> _DATASET EXTRACT_
-- start --

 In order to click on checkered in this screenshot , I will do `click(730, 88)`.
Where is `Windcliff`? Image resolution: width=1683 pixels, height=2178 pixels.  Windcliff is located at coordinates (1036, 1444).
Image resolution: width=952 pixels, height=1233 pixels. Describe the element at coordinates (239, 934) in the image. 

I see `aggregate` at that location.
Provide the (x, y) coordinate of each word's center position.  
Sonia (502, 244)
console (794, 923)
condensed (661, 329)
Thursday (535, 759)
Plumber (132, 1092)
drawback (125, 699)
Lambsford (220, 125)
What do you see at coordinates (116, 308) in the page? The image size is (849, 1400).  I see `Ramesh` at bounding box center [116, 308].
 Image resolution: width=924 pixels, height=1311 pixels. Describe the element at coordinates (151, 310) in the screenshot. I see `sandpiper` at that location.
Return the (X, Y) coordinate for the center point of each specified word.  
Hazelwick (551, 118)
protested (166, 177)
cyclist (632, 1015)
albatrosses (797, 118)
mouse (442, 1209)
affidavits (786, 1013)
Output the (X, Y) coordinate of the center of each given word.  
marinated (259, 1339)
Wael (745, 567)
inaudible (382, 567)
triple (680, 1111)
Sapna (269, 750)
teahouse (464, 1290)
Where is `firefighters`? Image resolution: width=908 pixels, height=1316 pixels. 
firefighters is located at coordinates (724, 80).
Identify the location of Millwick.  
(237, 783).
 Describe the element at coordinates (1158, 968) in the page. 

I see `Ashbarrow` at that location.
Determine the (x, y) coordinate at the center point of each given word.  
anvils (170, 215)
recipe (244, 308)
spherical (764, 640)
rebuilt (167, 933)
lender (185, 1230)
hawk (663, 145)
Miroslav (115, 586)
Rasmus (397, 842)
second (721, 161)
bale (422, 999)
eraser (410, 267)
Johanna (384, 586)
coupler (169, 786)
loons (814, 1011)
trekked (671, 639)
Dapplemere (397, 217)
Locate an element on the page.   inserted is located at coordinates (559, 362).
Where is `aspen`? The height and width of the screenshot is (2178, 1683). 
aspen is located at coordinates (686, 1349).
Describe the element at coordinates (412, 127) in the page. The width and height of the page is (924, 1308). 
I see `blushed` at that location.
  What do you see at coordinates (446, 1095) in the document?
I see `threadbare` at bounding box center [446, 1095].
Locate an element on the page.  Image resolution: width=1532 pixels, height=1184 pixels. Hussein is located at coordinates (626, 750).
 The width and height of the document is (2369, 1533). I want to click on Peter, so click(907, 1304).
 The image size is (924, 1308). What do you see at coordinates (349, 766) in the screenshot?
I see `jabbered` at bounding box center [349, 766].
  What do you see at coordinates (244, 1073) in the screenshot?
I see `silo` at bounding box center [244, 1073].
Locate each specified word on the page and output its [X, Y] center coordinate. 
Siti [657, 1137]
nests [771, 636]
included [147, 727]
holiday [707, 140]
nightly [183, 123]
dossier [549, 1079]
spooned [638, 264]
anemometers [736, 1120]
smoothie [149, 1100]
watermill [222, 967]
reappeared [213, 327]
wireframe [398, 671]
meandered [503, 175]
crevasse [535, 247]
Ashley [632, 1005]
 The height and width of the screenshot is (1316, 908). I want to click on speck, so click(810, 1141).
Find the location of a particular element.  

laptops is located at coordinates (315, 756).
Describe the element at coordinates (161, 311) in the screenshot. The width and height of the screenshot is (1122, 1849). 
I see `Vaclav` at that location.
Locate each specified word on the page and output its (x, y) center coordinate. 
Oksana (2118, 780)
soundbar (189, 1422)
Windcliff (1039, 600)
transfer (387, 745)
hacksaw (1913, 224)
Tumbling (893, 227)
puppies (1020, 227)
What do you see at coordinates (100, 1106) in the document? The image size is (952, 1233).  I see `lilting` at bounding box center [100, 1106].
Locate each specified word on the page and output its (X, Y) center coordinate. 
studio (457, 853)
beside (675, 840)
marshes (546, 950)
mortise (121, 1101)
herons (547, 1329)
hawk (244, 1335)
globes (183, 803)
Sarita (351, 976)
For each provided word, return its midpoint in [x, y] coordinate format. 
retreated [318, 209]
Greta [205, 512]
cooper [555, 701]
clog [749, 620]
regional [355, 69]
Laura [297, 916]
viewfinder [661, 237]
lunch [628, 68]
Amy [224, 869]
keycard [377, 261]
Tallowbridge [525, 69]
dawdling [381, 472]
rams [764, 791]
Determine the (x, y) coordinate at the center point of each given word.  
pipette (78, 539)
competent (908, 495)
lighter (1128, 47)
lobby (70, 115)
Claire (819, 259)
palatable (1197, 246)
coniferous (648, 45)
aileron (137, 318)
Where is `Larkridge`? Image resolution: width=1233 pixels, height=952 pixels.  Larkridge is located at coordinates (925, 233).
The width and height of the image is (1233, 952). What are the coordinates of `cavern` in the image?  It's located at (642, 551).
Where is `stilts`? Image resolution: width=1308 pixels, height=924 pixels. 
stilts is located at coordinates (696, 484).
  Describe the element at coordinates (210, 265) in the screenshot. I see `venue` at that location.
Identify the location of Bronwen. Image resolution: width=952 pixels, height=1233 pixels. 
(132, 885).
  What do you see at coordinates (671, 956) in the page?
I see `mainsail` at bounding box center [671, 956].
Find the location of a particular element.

-- end --

> _TASK GOAL_
Copy the part of the data that opens with the line containing "regional [355, 69]" and closes with the line containing "pipette (78, 539)", both lines included, and shift every coordinate in the answers by adding 42. Keep the requests in that part as they are.

> _SOLVED EXERCISE_
regional [397, 111]
Laura [339, 958]
viewfinder [703, 279]
lunch [670, 110]
Amy [266, 911]
keycard [419, 303]
Tallowbridge [567, 111]
dawdling [423, 514]
rams [806, 833]
Determine the (x, y) coordinate at the center point of each given word.  
pipette (120, 581)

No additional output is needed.